WHAT THE TASK ASKS
Transcribe verbatim every line from the line containing "white notebook [101,157,181,215]" to the end of the entries, including both endpoints. Output nothing beyond those lines.

*** Begin section ***

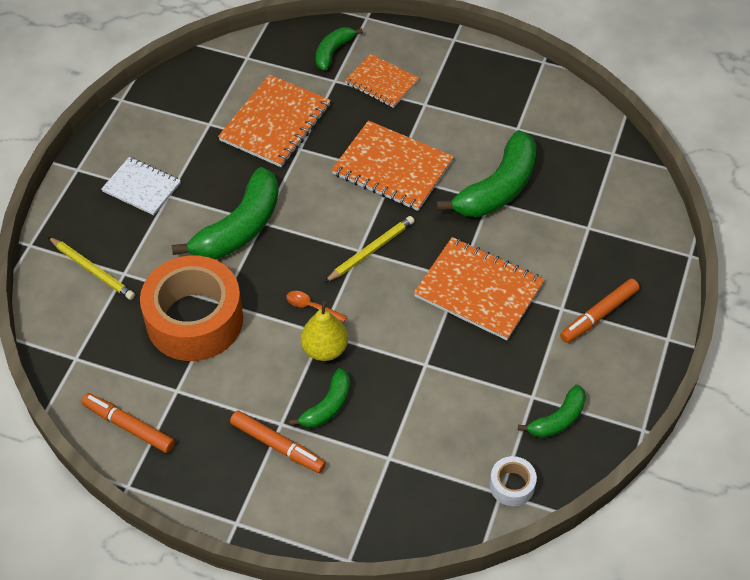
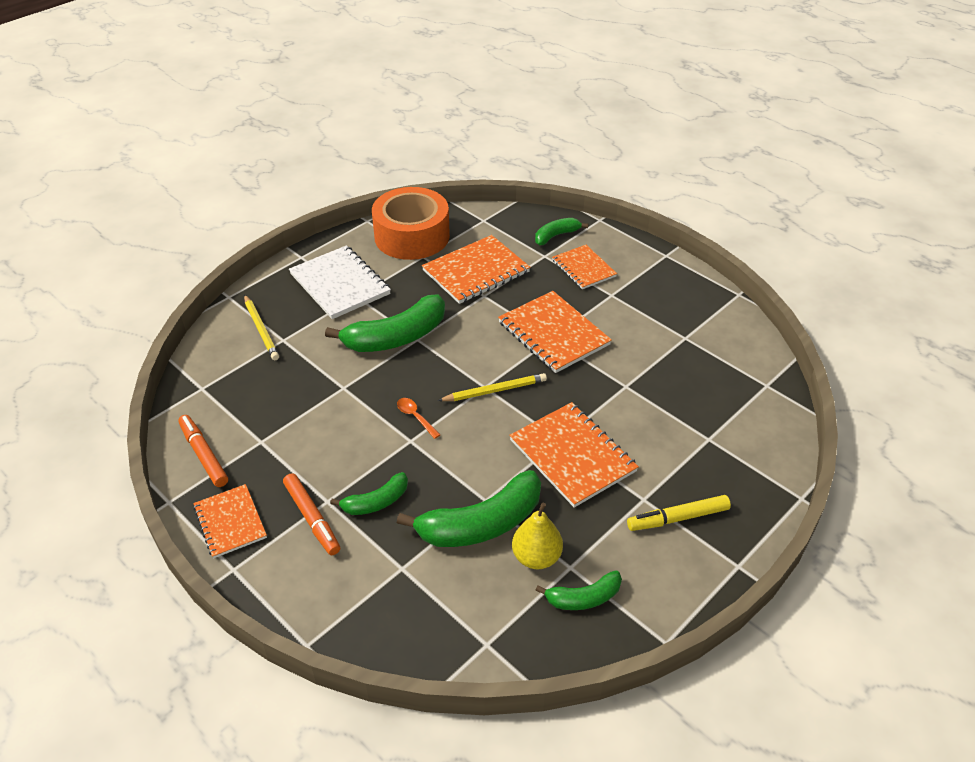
camera: 25 degrees right, 10 degrees down
white notebook [101,157,181,215] -> white notebook [289,245,391,319], size x1.58
orange tape [140,255,243,361] -> orange tape moved to [372,187,450,260]
yellow pear [301,301,348,361] -> yellow pear moved to [512,503,563,569]
green banana [436,130,537,217] -> green banana moved to [397,470,541,547]
white tape [490,456,537,506] -> none
orange marker [560,279,639,343] -> yellow marker [627,495,731,531]
none -> orange notebook [193,484,267,558]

*** End section ***

EXERCISE ANSWER
white notebook [101,157,181,215] -> white notebook [289,245,391,319], size x1.58
orange tape [140,255,243,361] -> orange tape moved to [372,187,450,260]
yellow pear [301,301,348,361] -> yellow pear moved to [512,503,563,569]
green banana [436,130,537,217] -> green banana moved to [397,470,541,547]
white tape [490,456,537,506] -> none
orange marker [560,279,639,343] -> yellow marker [627,495,731,531]
none -> orange notebook [193,484,267,558]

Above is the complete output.